▼

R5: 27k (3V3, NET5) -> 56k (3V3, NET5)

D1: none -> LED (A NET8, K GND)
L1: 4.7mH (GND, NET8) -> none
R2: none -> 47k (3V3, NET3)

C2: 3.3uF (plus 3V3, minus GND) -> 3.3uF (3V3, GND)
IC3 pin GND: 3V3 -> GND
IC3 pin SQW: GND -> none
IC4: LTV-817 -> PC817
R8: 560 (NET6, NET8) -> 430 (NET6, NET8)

▲
▼

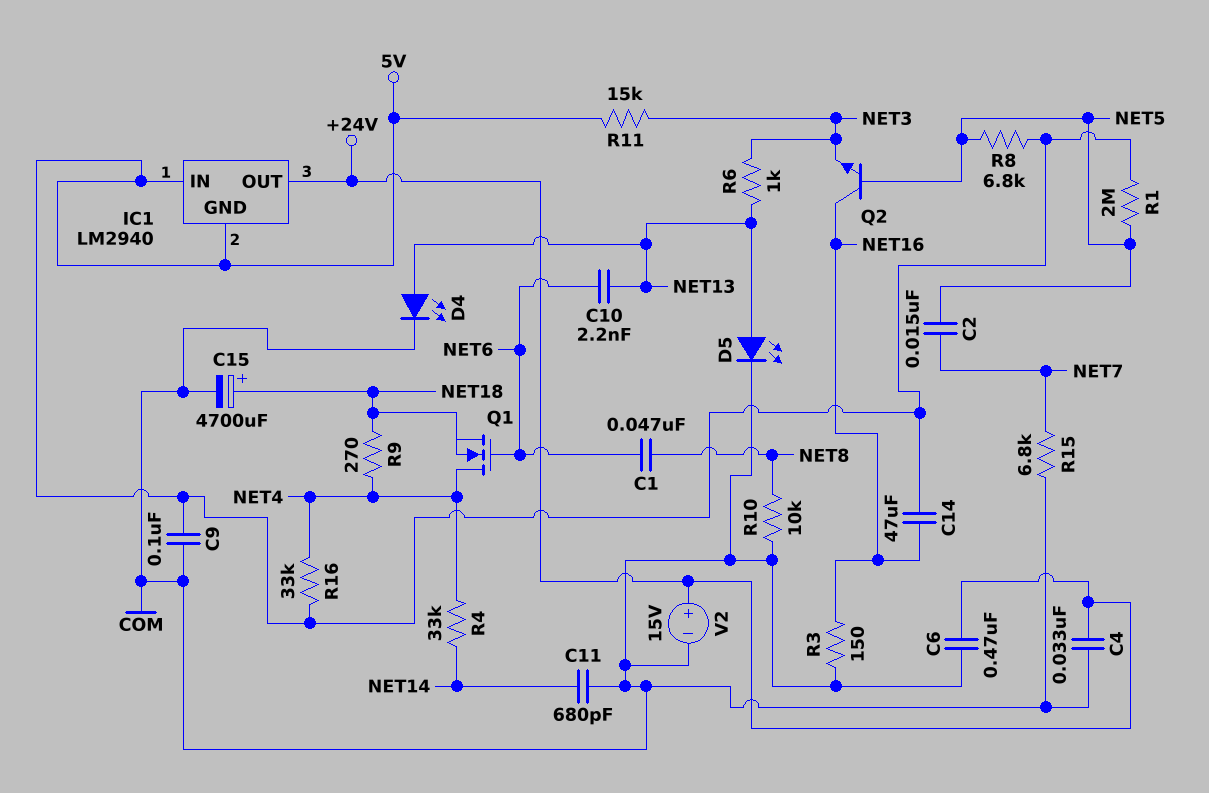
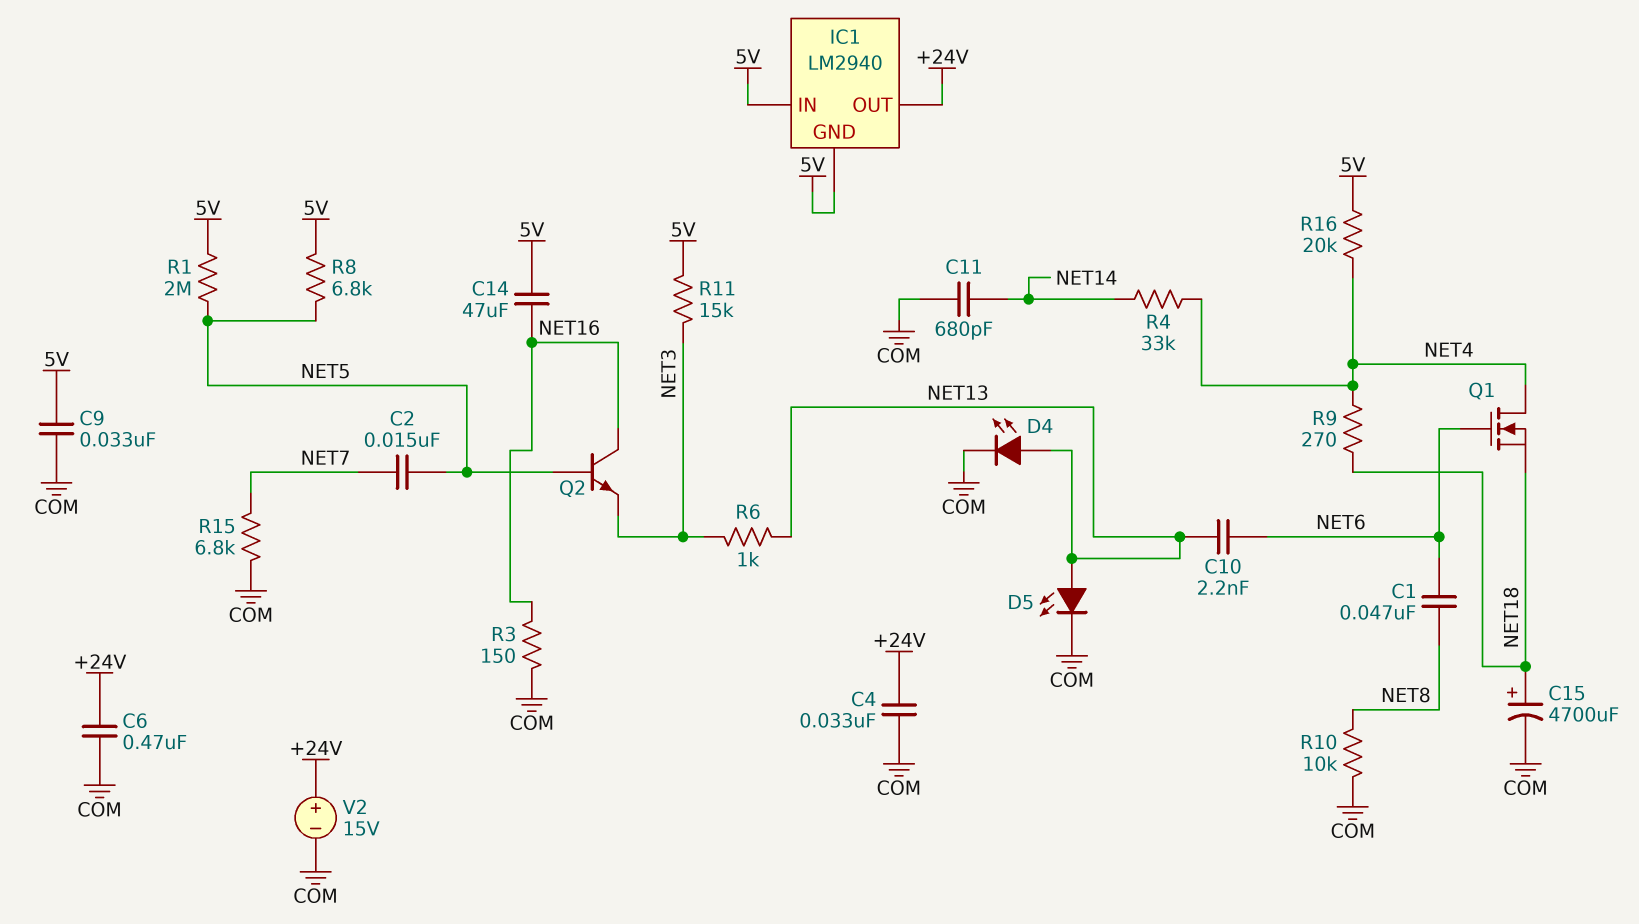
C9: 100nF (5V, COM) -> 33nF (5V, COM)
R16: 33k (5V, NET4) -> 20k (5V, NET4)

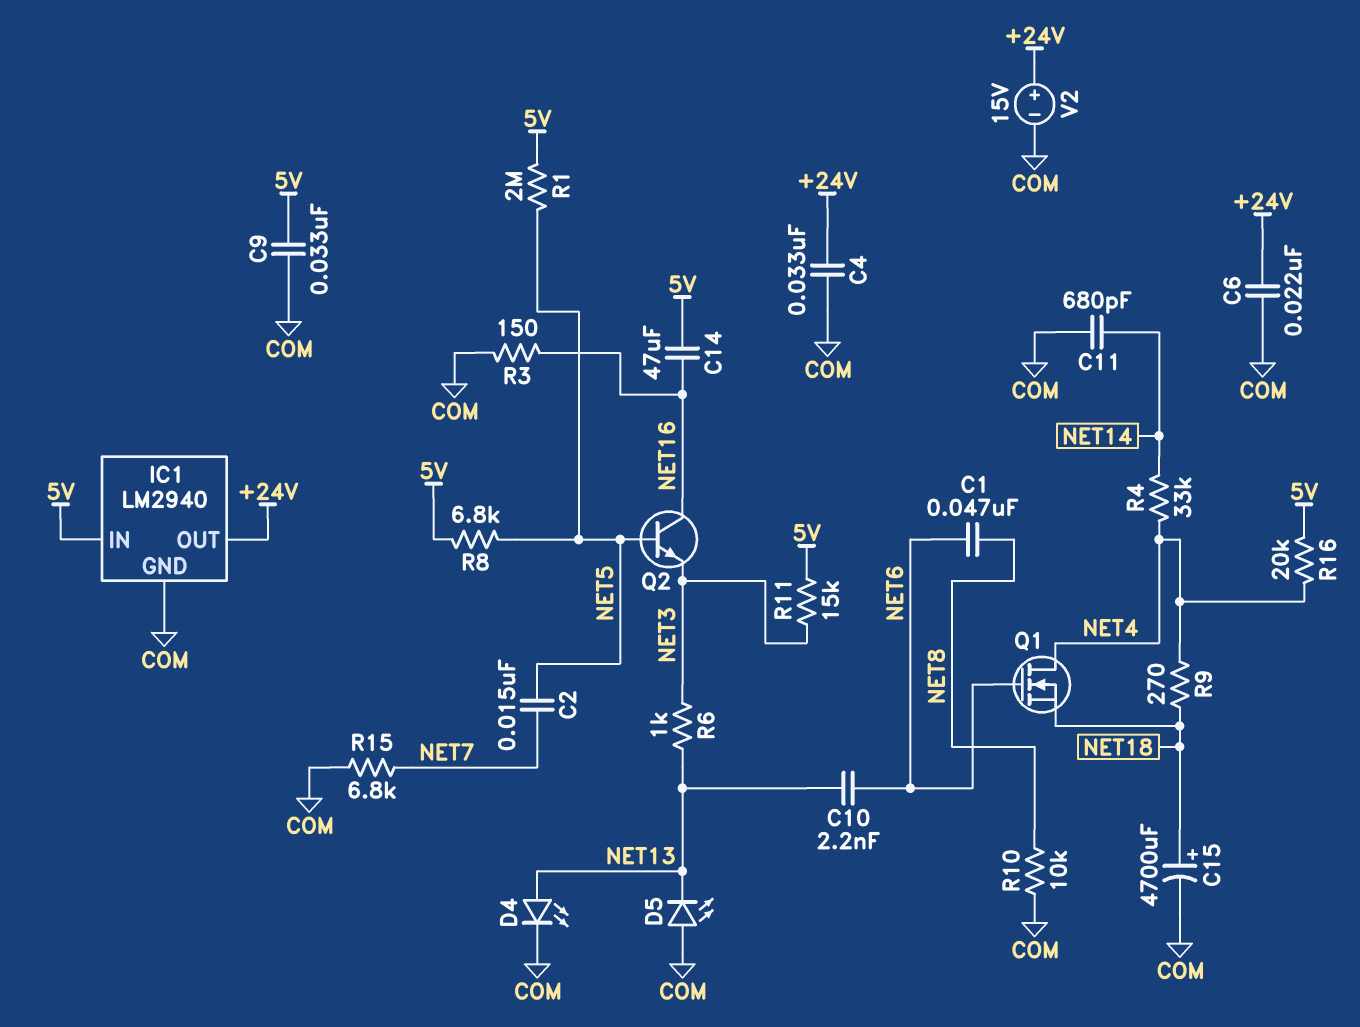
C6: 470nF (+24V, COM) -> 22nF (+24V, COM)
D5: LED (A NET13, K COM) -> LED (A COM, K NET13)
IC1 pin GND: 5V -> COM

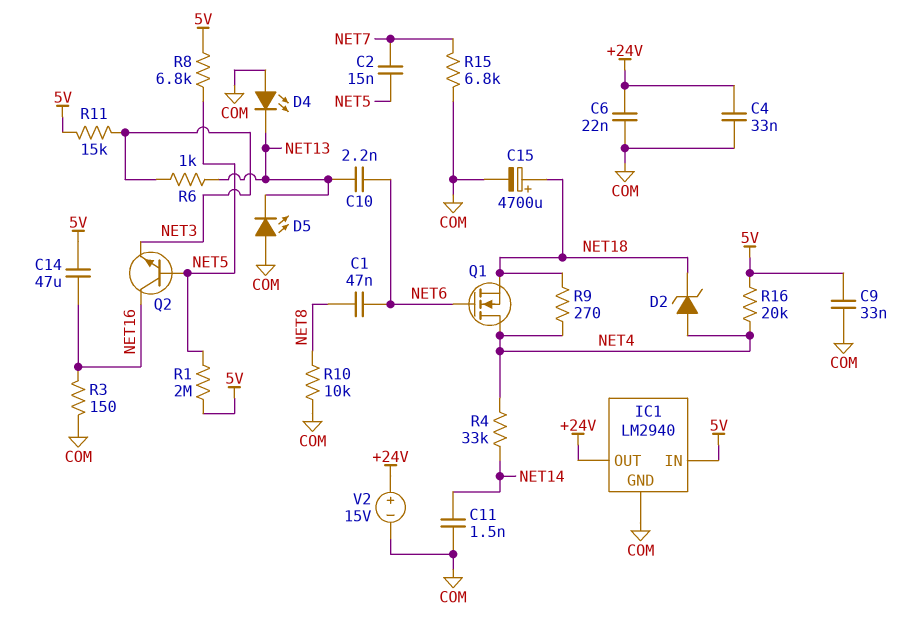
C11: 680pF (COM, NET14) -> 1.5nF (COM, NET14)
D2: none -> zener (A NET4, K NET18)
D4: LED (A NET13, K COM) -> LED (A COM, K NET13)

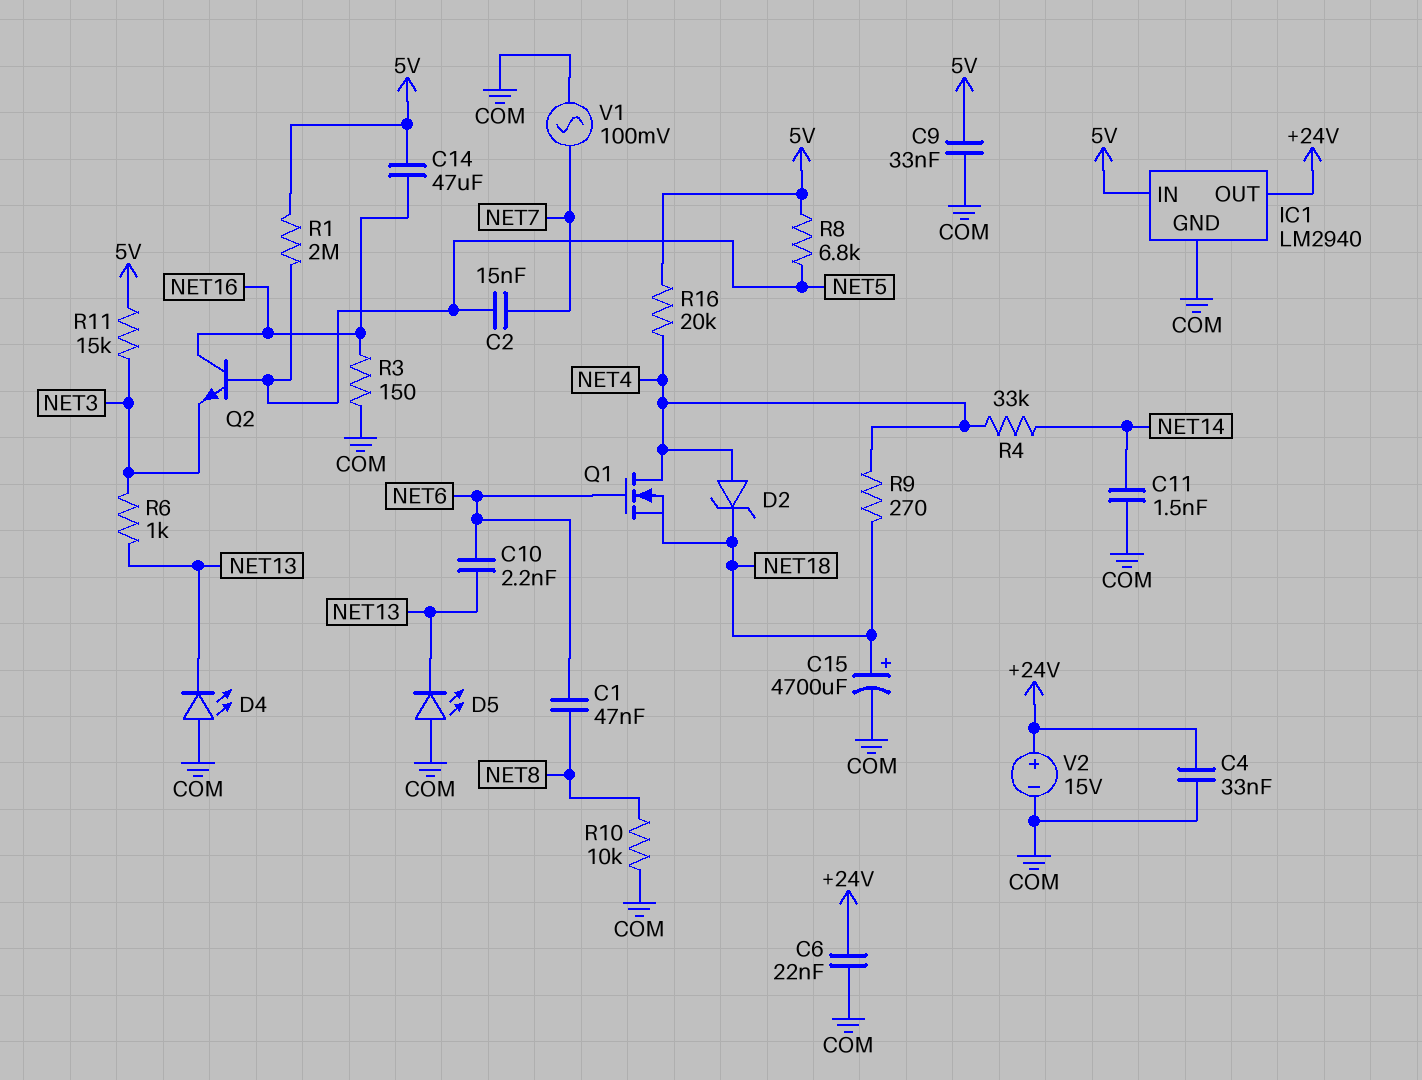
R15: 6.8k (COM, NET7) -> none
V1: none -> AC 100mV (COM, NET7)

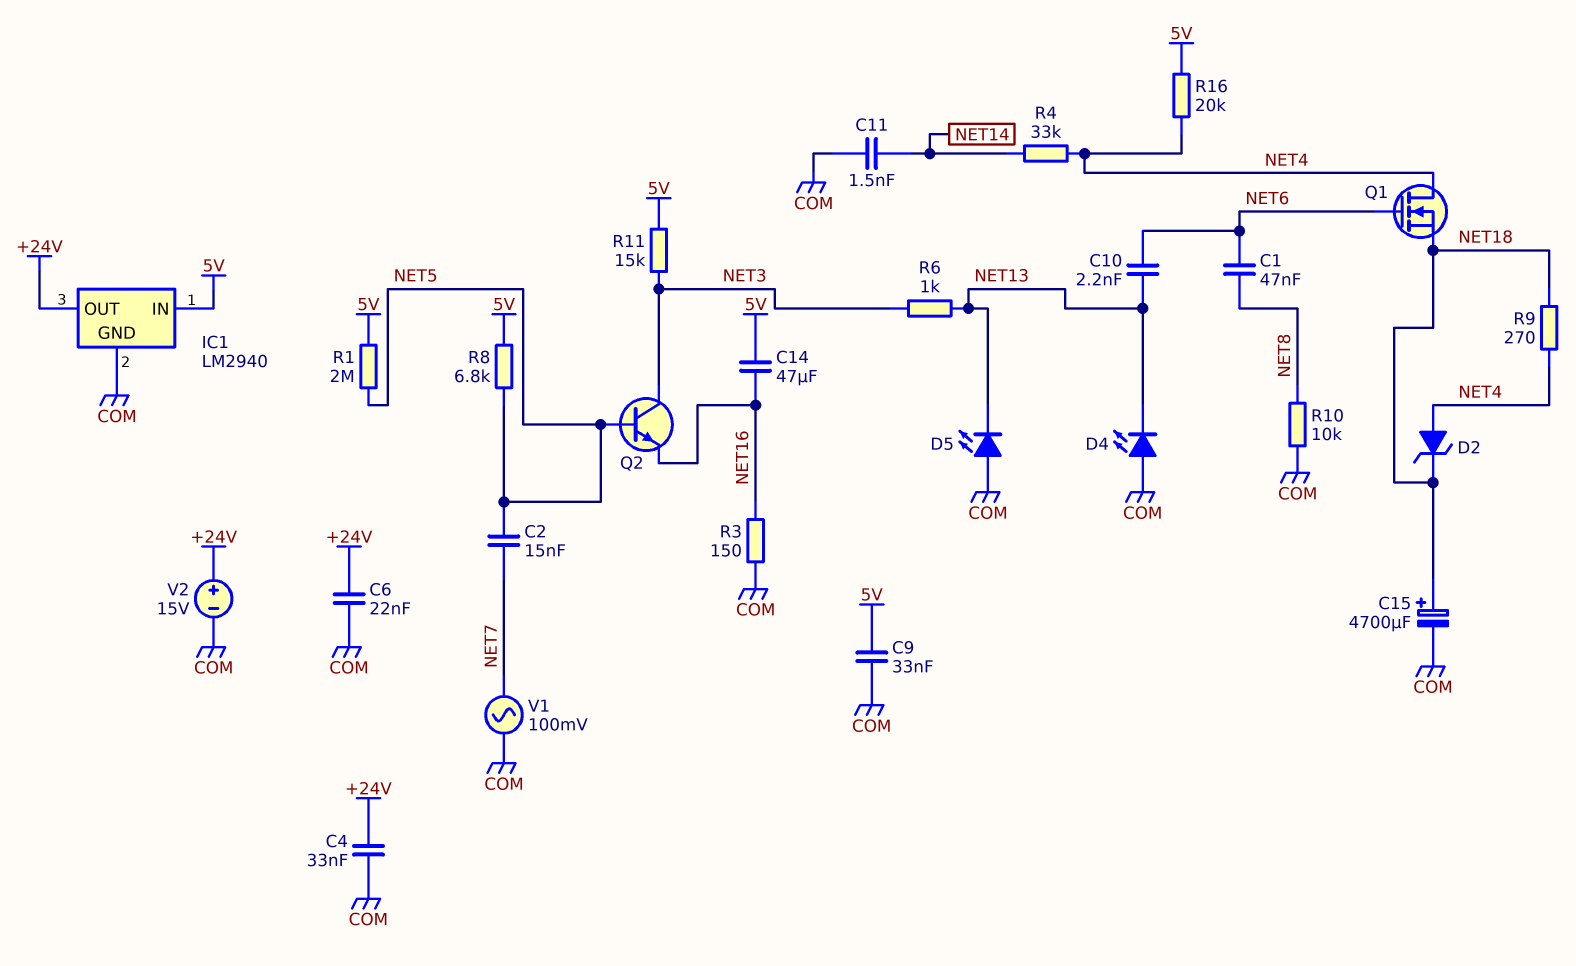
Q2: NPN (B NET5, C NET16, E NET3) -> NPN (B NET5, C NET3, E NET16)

▲

EXERCISE DETAILS:
All lines of the listing that contain the word "none" should be copied out.

YOUR RESPONSE:
D1: none -> LED (A NET8, K GND)
L1: 4.7mH (GND, NET8) -> none
R2: none -> 47k (3V3, NET3)
IC3 pin SQW: GND -> none
D2: none -> zener (A NET4, K NET18)
R15: 6.8k (COM, NET7) -> none
V1: none -> AC 100mV (COM, NET7)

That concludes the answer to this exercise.